━━ Input data
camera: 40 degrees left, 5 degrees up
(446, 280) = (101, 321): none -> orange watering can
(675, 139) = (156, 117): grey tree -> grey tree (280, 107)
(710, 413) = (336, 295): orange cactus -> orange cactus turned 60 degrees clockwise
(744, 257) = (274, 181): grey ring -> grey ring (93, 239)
━━━━
## Task instructions
Only lines holding the word "degrees" belong in the answer; copy all of them from the records.

## Task solution
camera: 40 degrees left, 5 degrees up
(710, 413) = (336, 295): orange cactus -> orange cactus turned 60 degrees clockwise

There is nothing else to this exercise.